Action item. Your answer must be a single number: the count of lines in the entries below that hold "bear".

Stored data.
/---

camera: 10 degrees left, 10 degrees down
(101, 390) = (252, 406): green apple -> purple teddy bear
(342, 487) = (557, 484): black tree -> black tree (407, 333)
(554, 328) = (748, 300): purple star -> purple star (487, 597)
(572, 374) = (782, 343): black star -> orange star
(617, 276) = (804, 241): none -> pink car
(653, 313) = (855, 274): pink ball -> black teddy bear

\---
/---

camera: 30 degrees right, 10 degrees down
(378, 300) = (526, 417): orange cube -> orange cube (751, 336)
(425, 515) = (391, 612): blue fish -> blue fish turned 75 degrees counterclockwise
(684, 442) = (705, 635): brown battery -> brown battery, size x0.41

\---

Solution to this task. 2